* _Problem statement_
Pictures aside, the data must be reproduced exactly.

* _Data excerpt_
*** Block opens ***

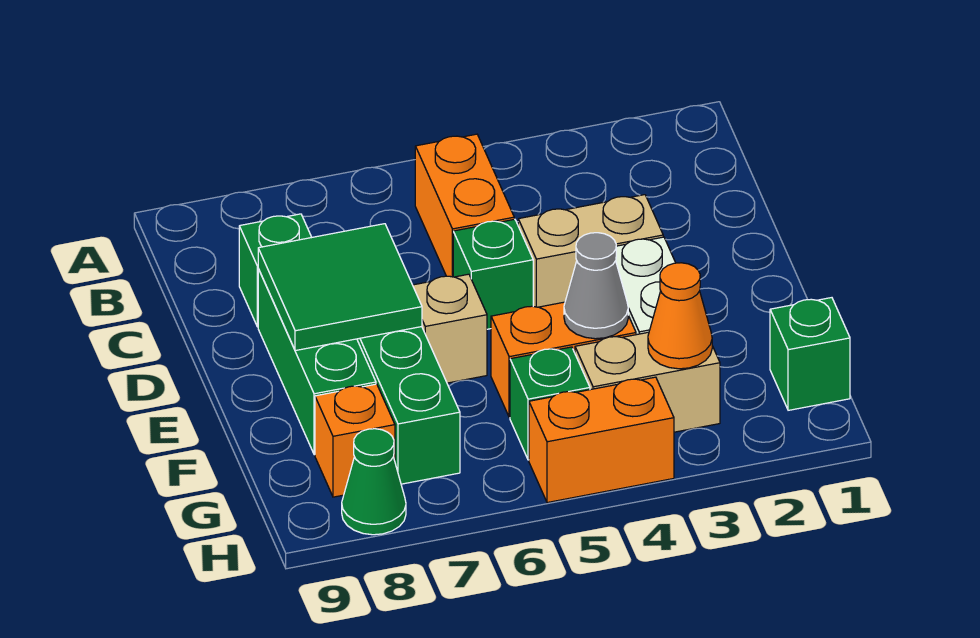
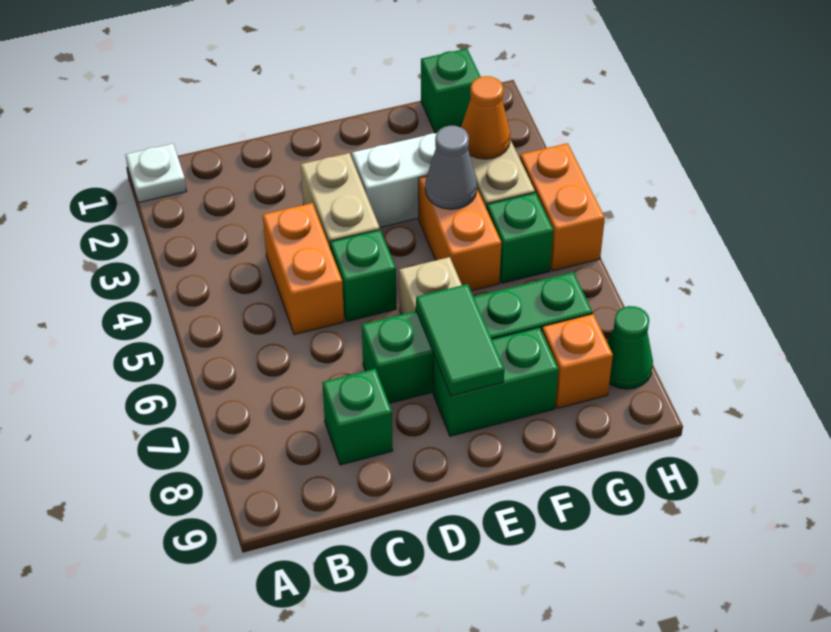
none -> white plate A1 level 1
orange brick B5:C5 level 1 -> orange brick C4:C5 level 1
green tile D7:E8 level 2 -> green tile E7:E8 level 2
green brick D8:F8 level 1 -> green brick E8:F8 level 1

*** Block closes ***

* _Answer for this exercise_
none -> white plate A1 level 1
orange brick B5:C5 level 1 -> orange brick C4:C5 level 1
green tile D7:E8 level 2 -> green tile E7:E8 level 2
green brick D8:F8 level 1 -> green brick E8:F8 level 1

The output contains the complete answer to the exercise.